Activity: An exact copy is needed of the lines in the entries below from the line with "(648, 551) = (779, 253): none" up to and including the line with "(320, 231) = (393, 459): pink", and of nothing else. Leave the pictures out.

Given records:

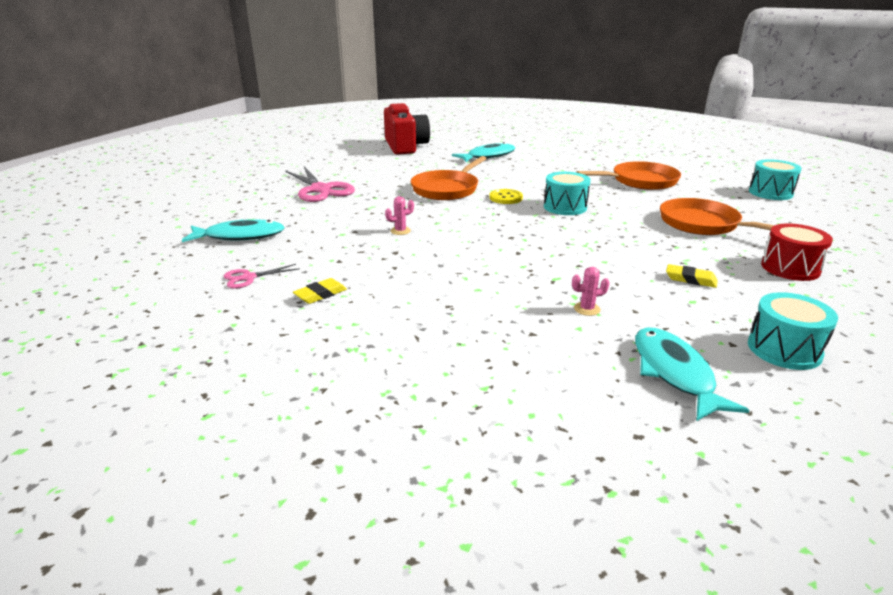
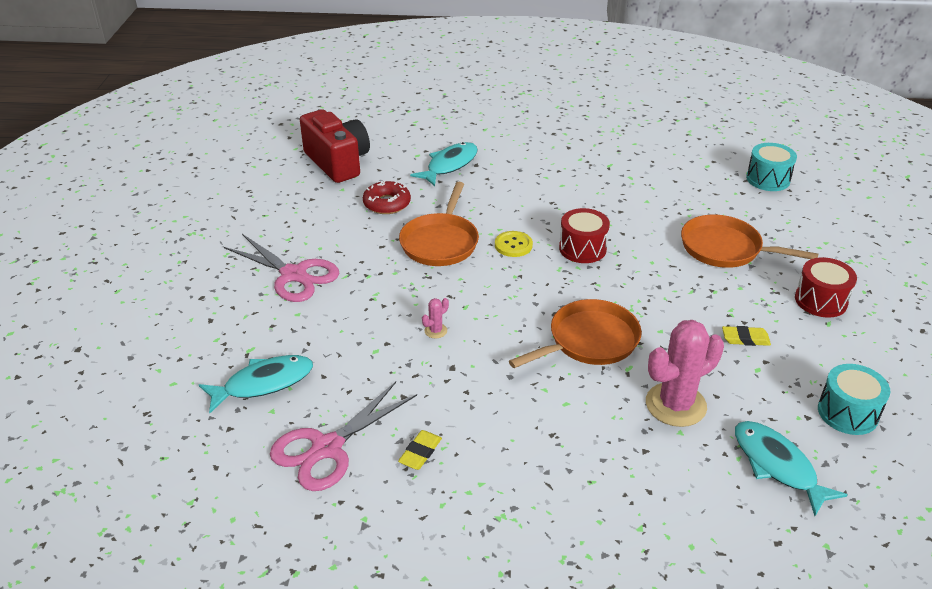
camera: 20 degrees left, 10 degrees up
(248, 278) = (327, 448): pink scissors -> pink scissors, size x2.01
(423, 167) = (387, 204): none -> red donut
(565, 207) = (582, 248): turquoise drum -> red drum
(587, 309) = (675, 405): pink cactus -> pink cactus, size x2.42
(640, 181) = (637, 184): orange pan -> orange pan (589, 341)

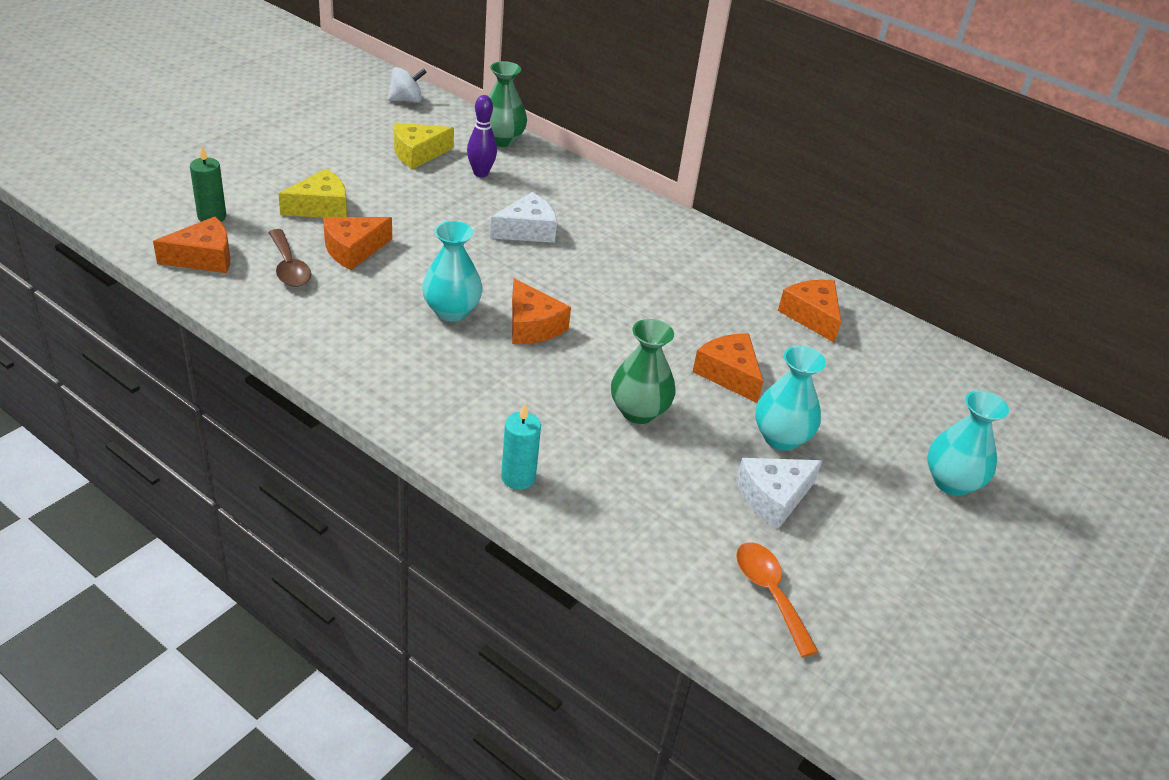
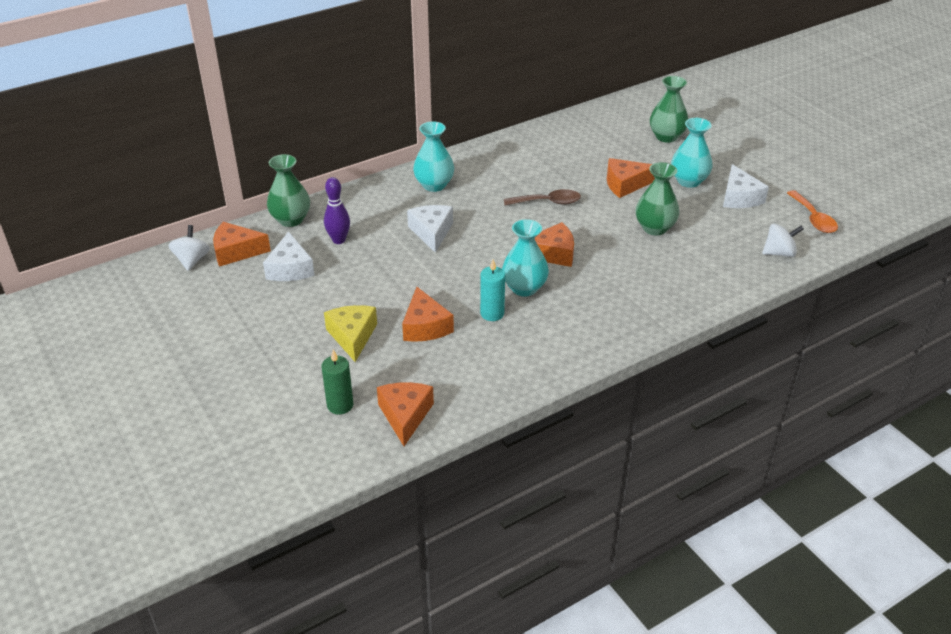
camera: 65 degrees left, 0 degrees up
(289, 267) = (438, 365): brown spoon -> brown spoon (548, 202)
(417, 153) = (290, 268): yellow cheese -> white cheese
(518, 477) = (709, 290): turquoise candle -> turquoise candle (492, 313)
(648, 551) = (779, 253): none -> white spinning top
(769, 593) = (813, 218): orange spoon -> orange spoon turned 105 degrees counterclockwise
(811, 316) = (574, 138): orange cheese -> orange cheese (236, 251)
(886, 405) = (666, 137): none -> green vase
(951, 482) = (734, 135): turquoise vase -> turquoise vase (434, 185)

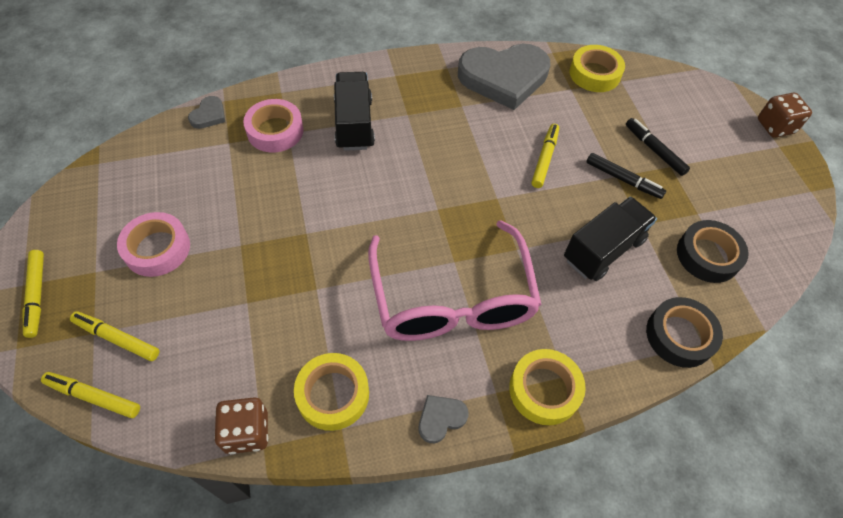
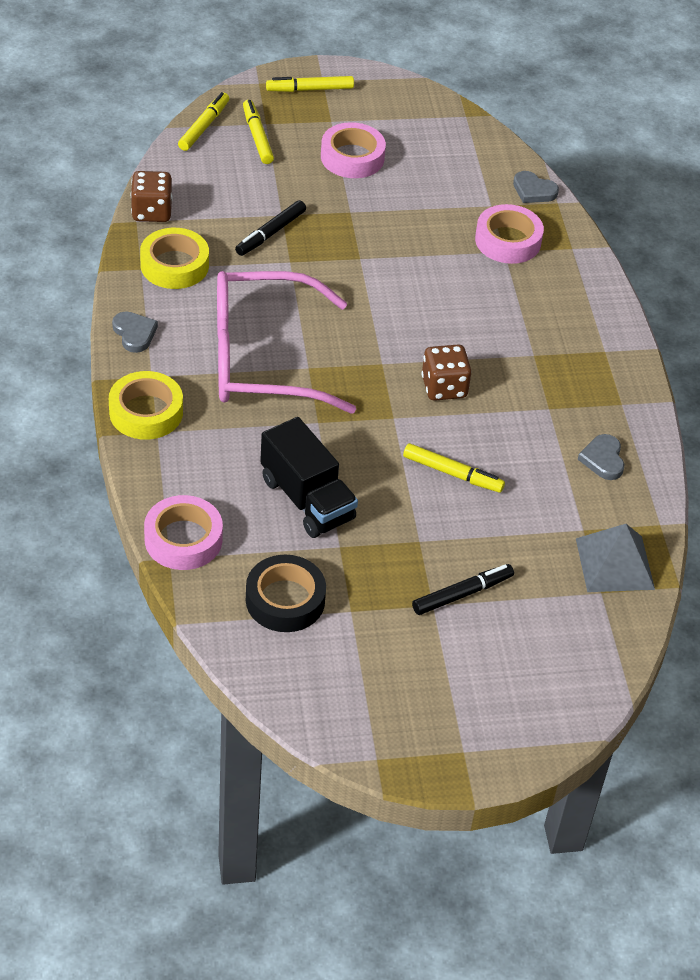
camera: 95 degrees right, 10 degrees down
(117, 338) = (257, 137): yellow marker -> yellow marker turned 45 degrees counterclockwise
(354, 124) = (517, 306): black truck -> none
(504, 78) = (603, 459): grey heart -> grey heart, size x0.41
(594, 74) = (614, 564): yellow tape -> grey pyramid
(623, 180) = (412, 546): black marker -> black marker (270, 233)
(679, 336) = (183, 539): black tape -> pink tape
(775, 126) = (504, 761): brown dice -> brown dice (444, 387)

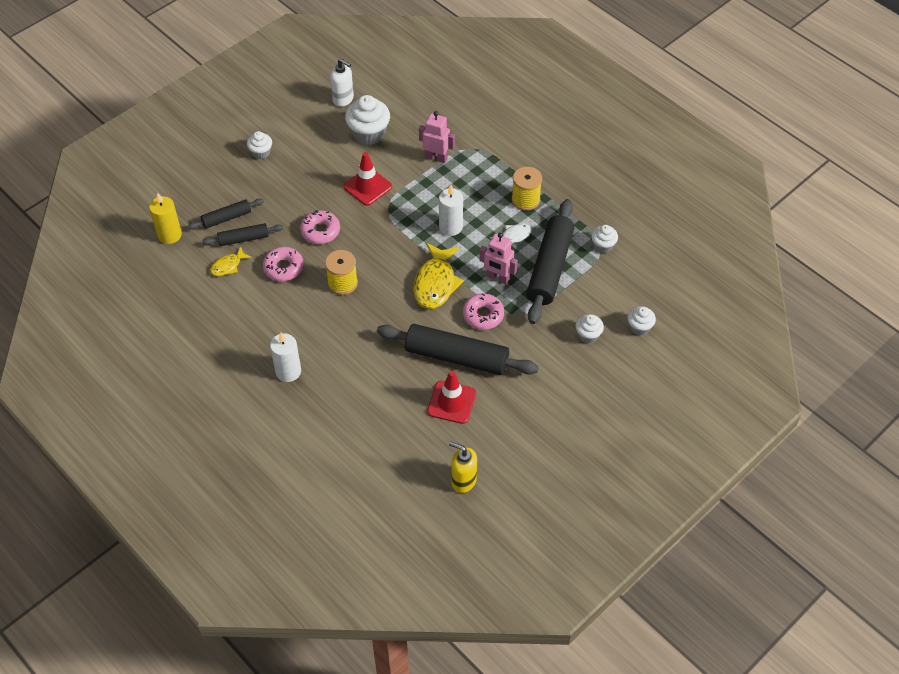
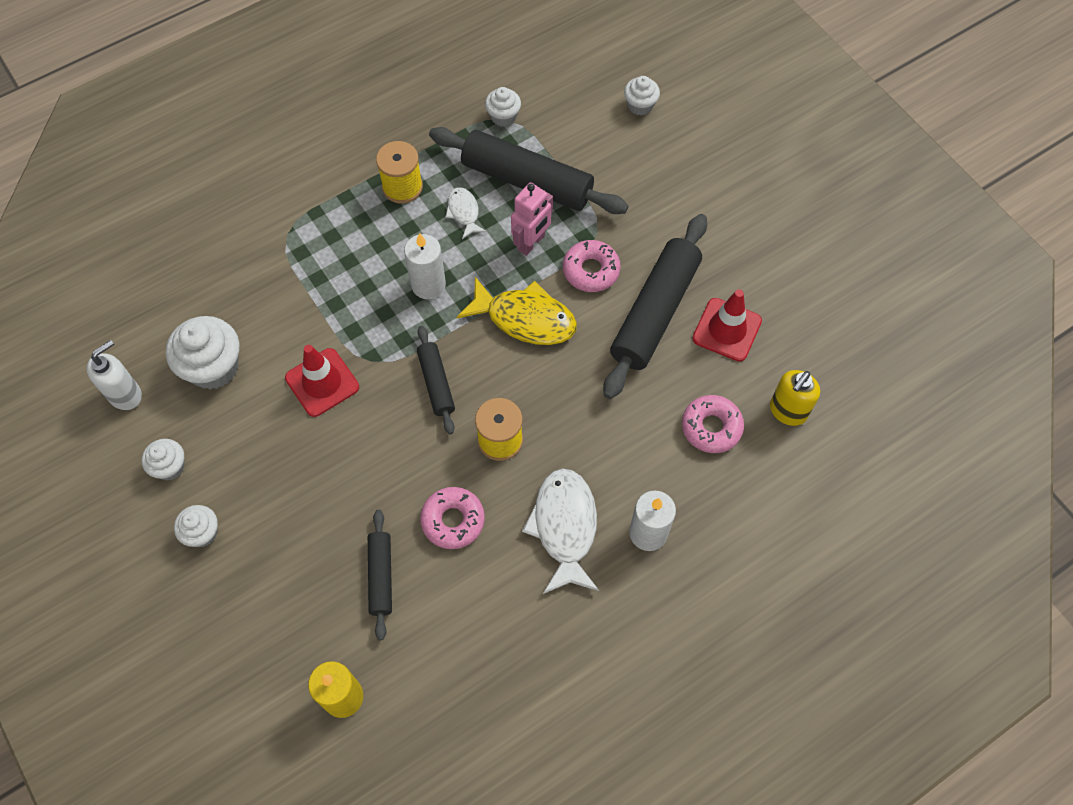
camera: 80 degrees left, 10 degrees up
(226, 218) = (330, 600): black rolling pin -> black rolling pin (436, 383)
(228, 266) = (431, 605): yellow fish -> none
(286, 326) = (564, 527): none -> white fish
(320, 231) = (393, 459): pink donut -> pink donut (711, 427)
(436, 158) = (292, 283): pink robot -> none
(463, 481) = (847, 335): yellow soap dispenser -> yellow soap dispenser (787, 411)
(588, 335) = (643, 160): white cupcake -> white cupcake (170, 467)

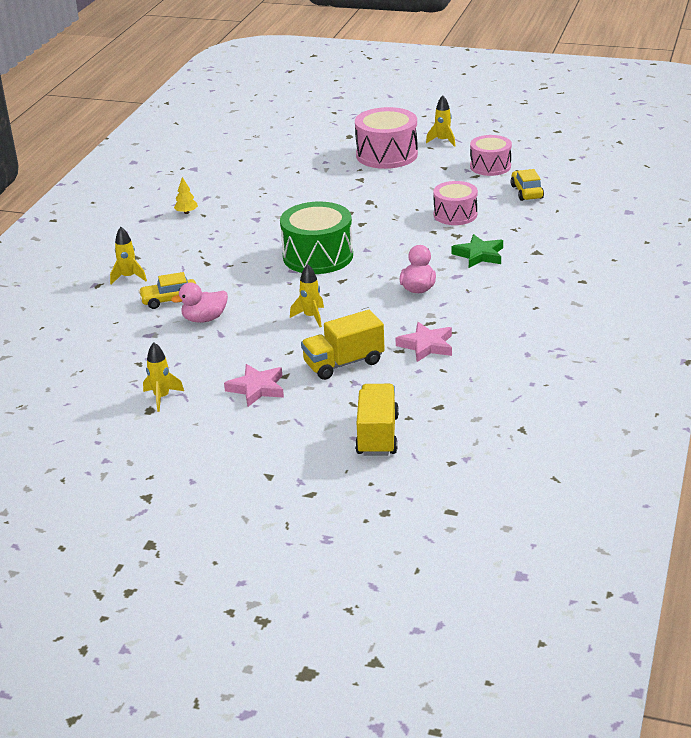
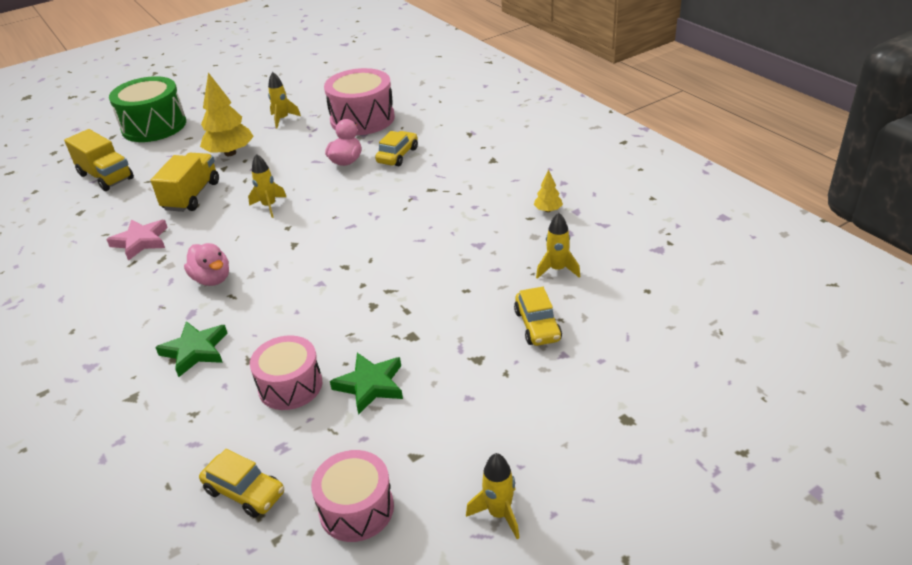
camera: 130 degrees right, 5 degrees up
(128, 277) = (461, 148): yellow rocket -> yellow rocket (557, 270)
(257, 388) = (230, 153): pink star -> yellow tree
(311, 175) = (537, 326): none -> yellow car
(318, 256) = (353, 249): green drum -> green drum (154, 126)
(386, 155) = (520, 422): pink drum -> pink drum (362, 119)
(421, 195) = (370, 385): none -> green star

Answer to the exercise:
(648, 551) = (779, 253): none -> white spinning top
(769, 593) = (813, 218): orange spoon -> orange spoon turned 105 degrees counterclockwise
(811, 316) = (574, 138): orange cheese -> orange cheese (236, 251)
(886, 405) = (666, 137): none -> green vase
(951, 482) = (734, 135): turquoise vase -> turquoise vase (434, 185)

camera: 95 degrees right, 10 degrees down
(117, 338) = (257, 137): yellow marker -> yellow marker turned 45 degrees counterclockwise
(354, 124) = (517, 306): black truck -> none
(504, 78) = (603, 459): grey heart -> grey heart, size x0.41
(594, 74) = (614, 564): yellow tape -> grey pyramid
(623, 180) = (412, 546): black marker -> black marker (270, 233)
(679, 336) = (183, 539): black tape -> pink tape
(775, 126) = (504, 761): brown dice -> brown dice (444, 387)

camera: 80 degrees left, 10 degrees up
(226, 218) = (330, 600): black rolling pin -> black rolling pin (436, 383)
(228, 266) = (431, 605): yellow fish -> none
(286, 326) = (564, 527): none -> white fish
(320, 231) = (393, 459): pink donut -> pink donut (711, 427)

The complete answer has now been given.